[Object correspondence data]

━━━

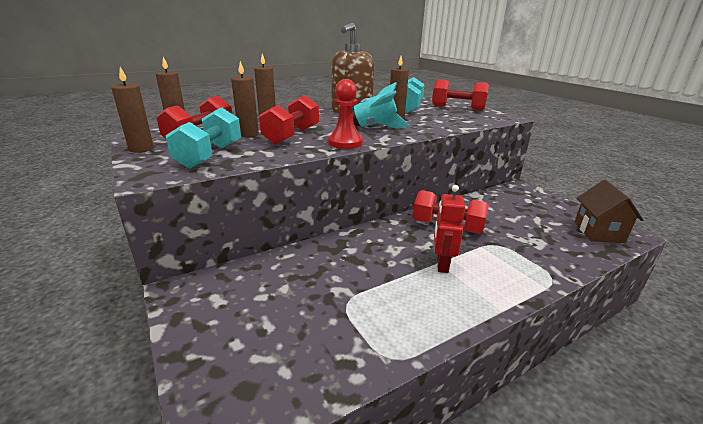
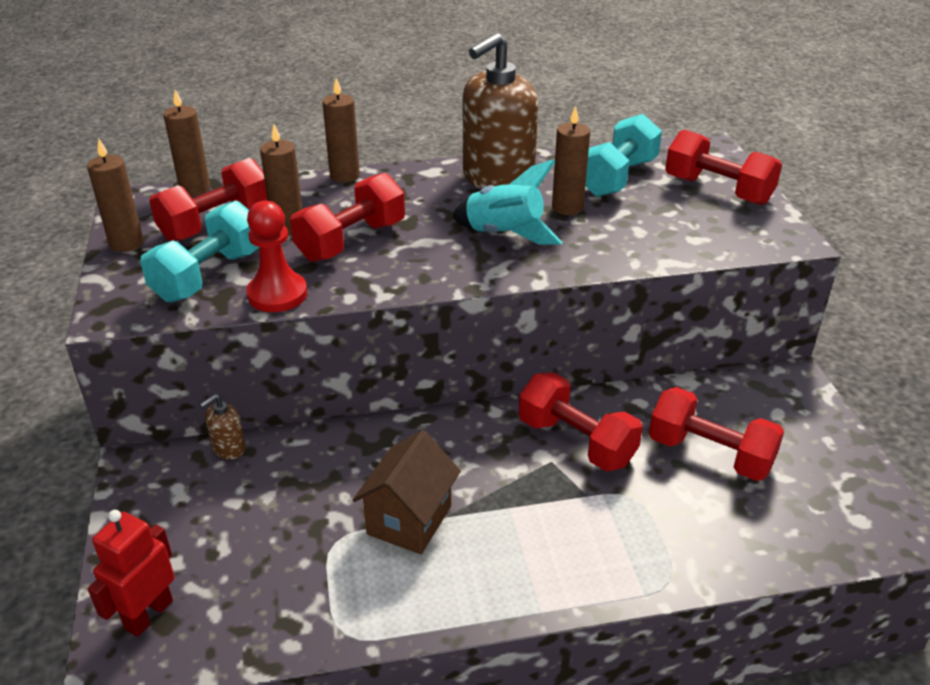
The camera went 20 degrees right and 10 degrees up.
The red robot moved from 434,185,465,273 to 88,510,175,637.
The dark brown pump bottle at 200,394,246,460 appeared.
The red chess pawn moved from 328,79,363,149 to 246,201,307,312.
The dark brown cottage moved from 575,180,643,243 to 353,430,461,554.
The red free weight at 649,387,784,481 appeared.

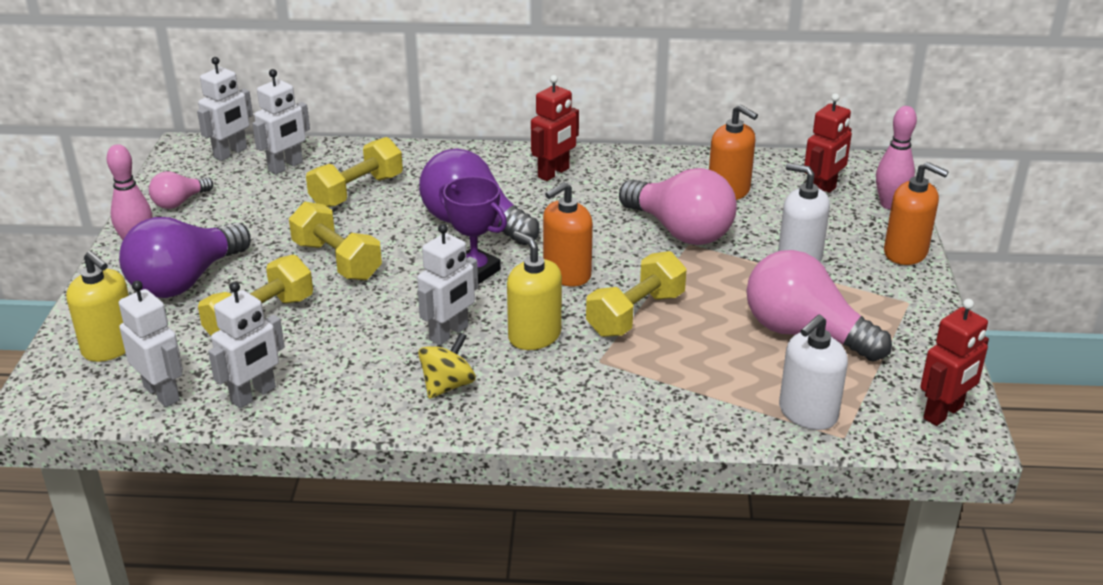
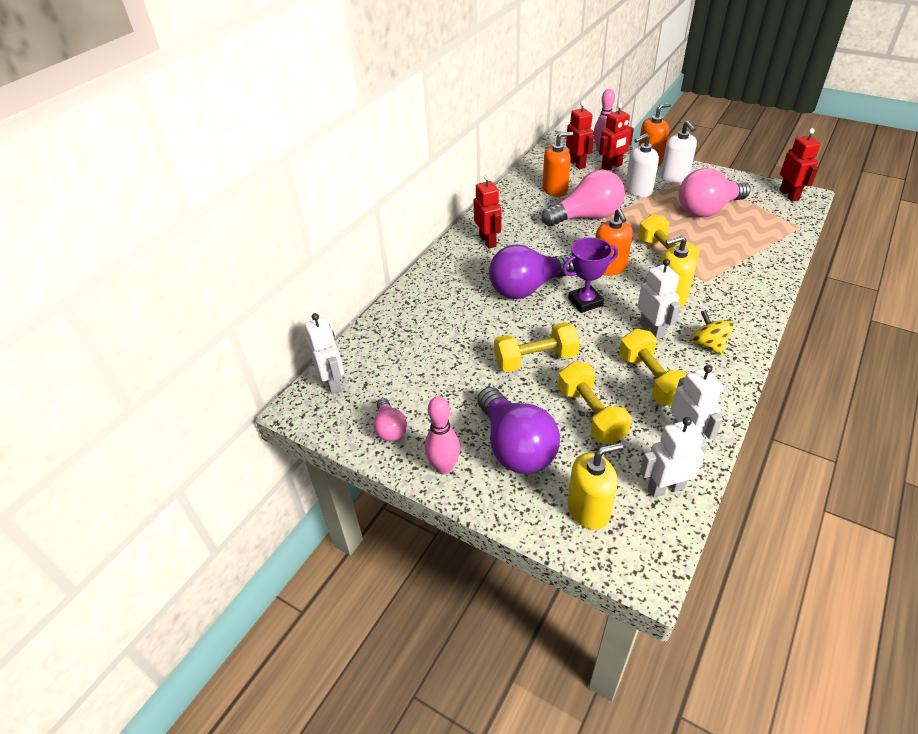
The camera went 60 degrees left and 10 degrees up.
The red robot at 599,103,634,170 appeared.
The bright yellow free weight moved from 306,137,403,207 to 619,329,687,406.
The pure white pump bottle moved from 779,315,848,430 to 660,121,697,183.
The pure white robot at 252,69,310,174 disappeared.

━━━

### What to work on
Please transcribe the lines from the one containing "The camera went 60" through the last line of the records. Include both ends and nothing else.

### Answer to this problem
The camera went 60 degrees left and 10 degrees up.
The red robot at 599,103,634,170 appeared.
The bright yellow free weight moved from 306,137,403,207 to 619,329,687,406.
The pure white pump bottle moved from 779,315,848,430 to 660,121,697,183.
The pure white robot at 252,69,310,174 disappeared.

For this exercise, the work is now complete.